-- The records follows --
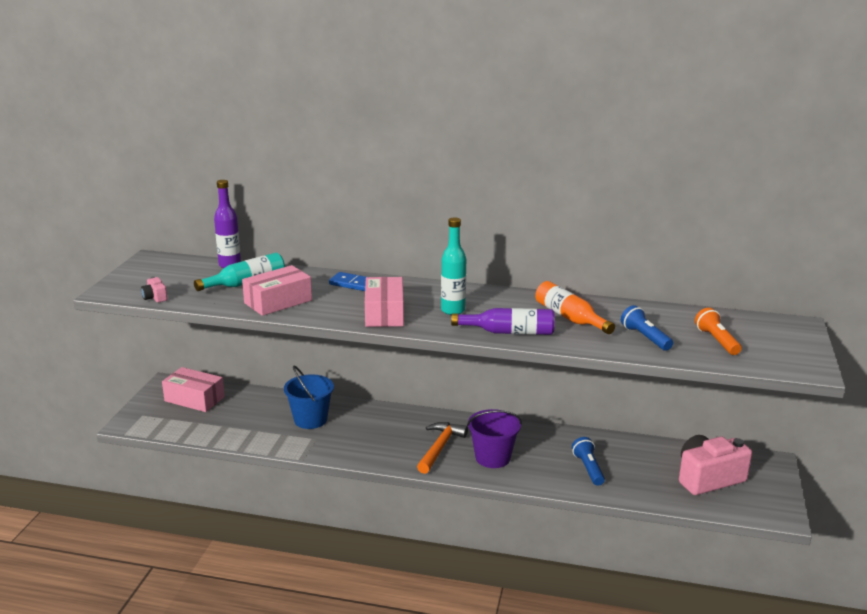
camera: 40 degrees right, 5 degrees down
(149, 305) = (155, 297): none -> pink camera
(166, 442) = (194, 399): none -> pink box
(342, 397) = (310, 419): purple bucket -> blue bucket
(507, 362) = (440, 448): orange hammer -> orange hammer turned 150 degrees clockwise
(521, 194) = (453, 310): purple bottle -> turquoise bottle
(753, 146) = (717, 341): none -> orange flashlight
-- The records concluded --
• [Task objective]
All lines from the one containing "(166, 442) = (194, 399): none -> pink box" to the last line above should be reproduced exactly, and no other lines should be given.

• [Response]
(166, 442) = (194, 399): none -> pink box
(342, 397) = (310, 419): purple bucket -> blue bucket
(507, 362) = (440, 448): orange hammer -> orange hammer turned 150 degrees clockwise
(521, 194) = (453, 310): purple bottle -> turquoise bottle
(753, 146) = (717, 341): none -> orange flashlight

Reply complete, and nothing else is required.